What you will do: Using the material below, copy every line where "none" appears.
:: Data provided
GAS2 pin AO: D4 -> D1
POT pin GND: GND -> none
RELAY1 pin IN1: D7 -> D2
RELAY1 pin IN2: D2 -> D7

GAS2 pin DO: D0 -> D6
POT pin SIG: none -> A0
::::
:: Data provided
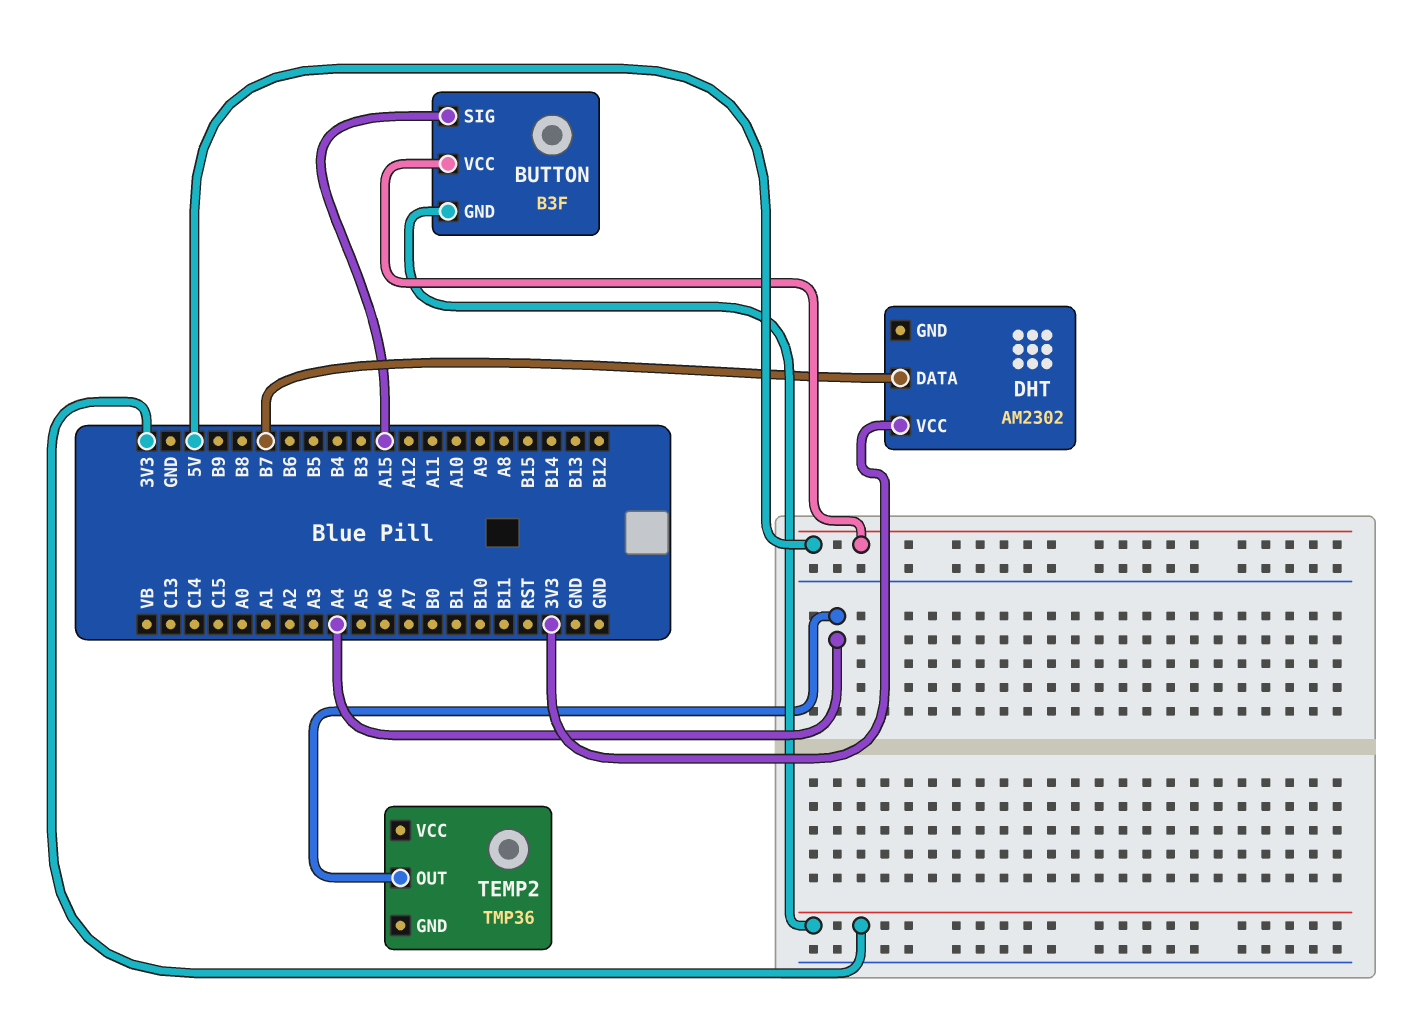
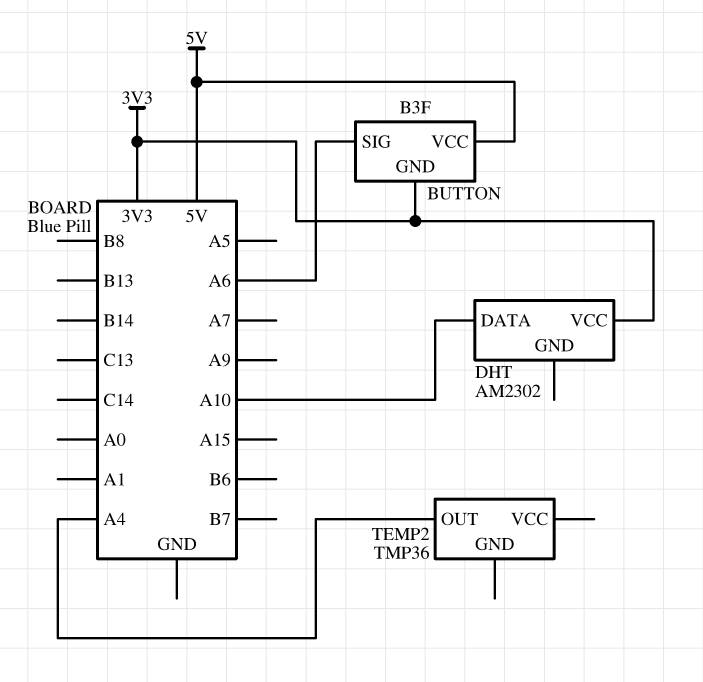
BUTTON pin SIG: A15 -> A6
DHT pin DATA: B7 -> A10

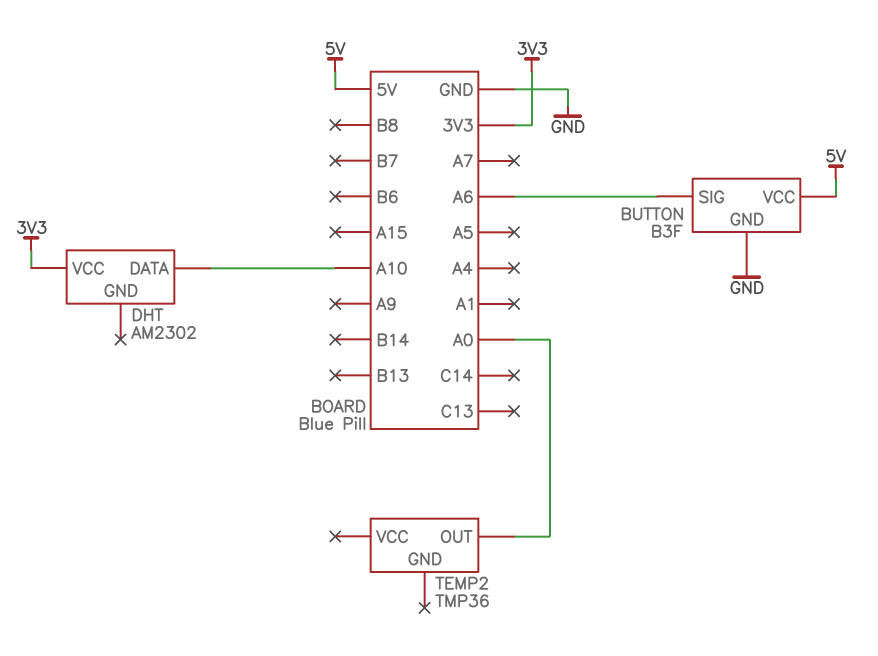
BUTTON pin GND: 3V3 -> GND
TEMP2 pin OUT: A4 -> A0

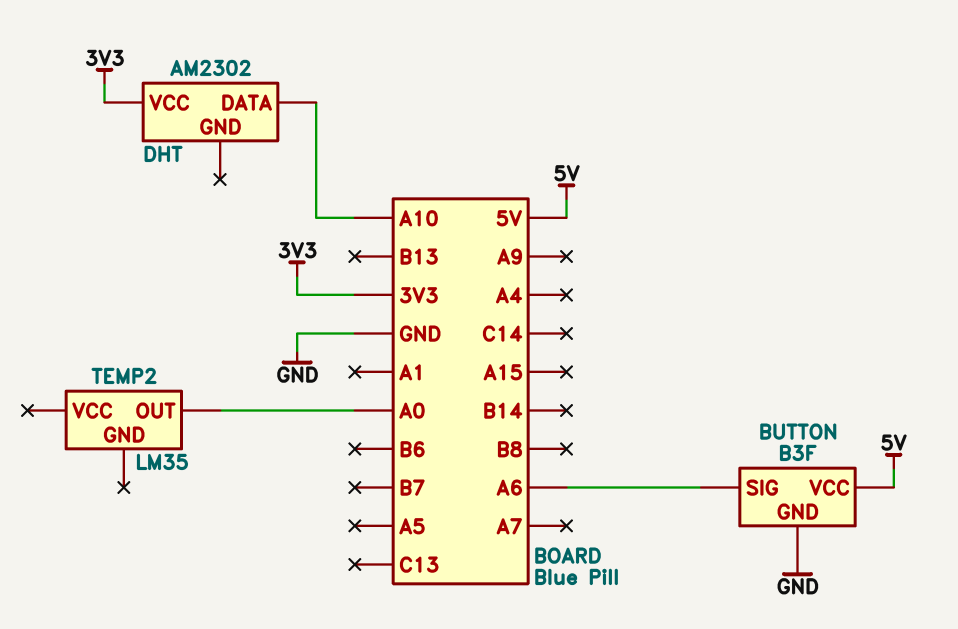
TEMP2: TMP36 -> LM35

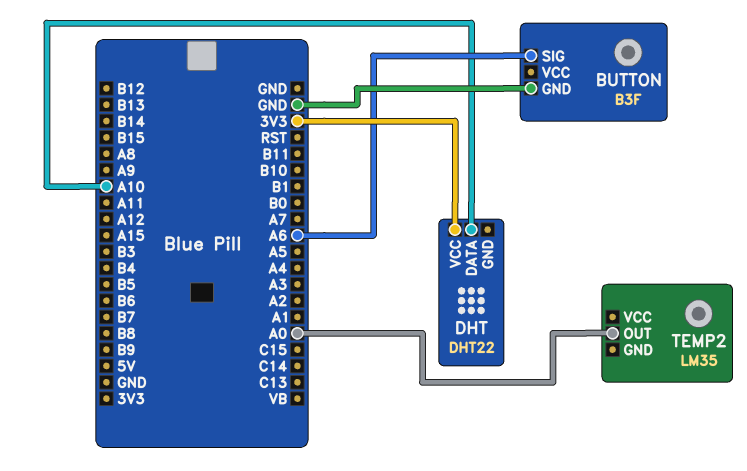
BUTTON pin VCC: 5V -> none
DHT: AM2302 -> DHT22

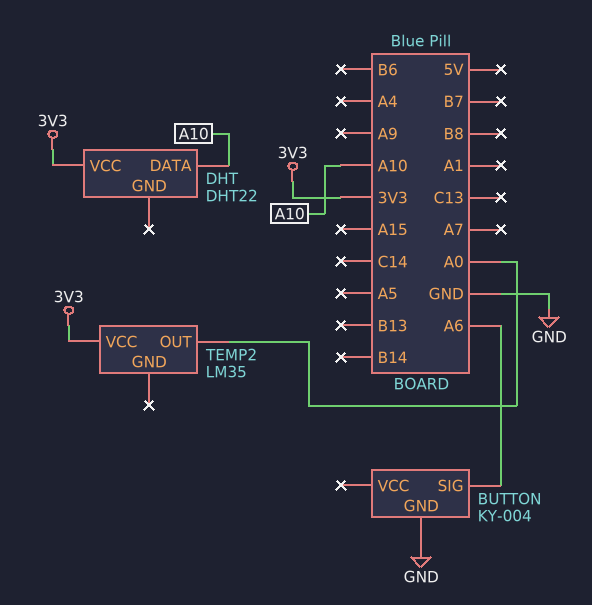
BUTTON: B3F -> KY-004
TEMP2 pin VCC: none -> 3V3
::::
Task output:
POT pin GND: GND -> none
POT pin SIG: none -> A0
BUTTON pin VCC: 5V -> none
TEMP2 pin VCC: none -> 3V3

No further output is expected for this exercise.